ACTIVITY: Go through the listing and pick out each line with the word "green" in it.

DATA SECTION:

== Segment start ==

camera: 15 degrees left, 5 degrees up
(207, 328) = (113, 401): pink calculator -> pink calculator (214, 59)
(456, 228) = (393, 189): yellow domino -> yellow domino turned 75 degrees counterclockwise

== Segment end ==
== Segment start ==

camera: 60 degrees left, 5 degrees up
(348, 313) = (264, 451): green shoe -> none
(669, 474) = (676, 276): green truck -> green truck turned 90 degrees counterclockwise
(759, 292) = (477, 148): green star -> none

== Segment end ==
== Segment start ==

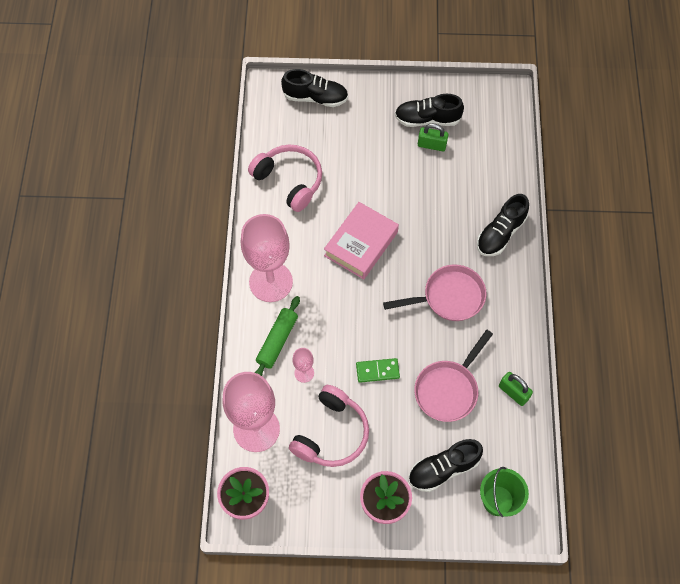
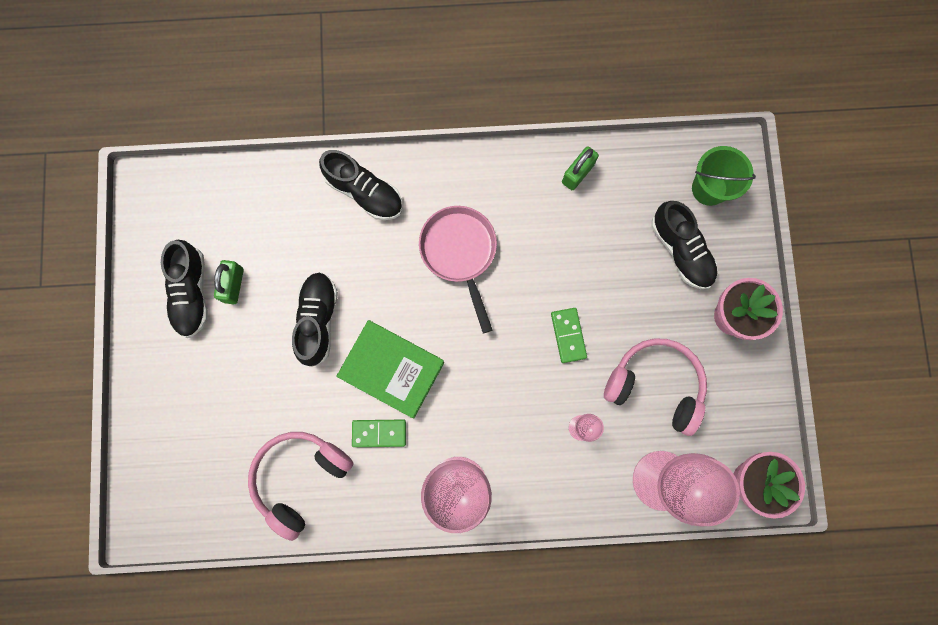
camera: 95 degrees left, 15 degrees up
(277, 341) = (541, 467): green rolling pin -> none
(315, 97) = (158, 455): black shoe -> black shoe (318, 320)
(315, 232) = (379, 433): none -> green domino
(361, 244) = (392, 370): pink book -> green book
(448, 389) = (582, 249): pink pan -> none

== Segment end ==

ANSWER TO THIS TASK:
(348, 313) = (264, 451): green shoe -> none
(669, 474) = (676, 276): green truck -> green truck turned 90 degrees counterclockwise
(759, 292) = (477, 148): green star -> none
(277, 341) = (541, 467): green rolling pin -> none
(315, 232) = (379, 433): none -> green domino
(361, 244) = (392, 370): pink book -> green book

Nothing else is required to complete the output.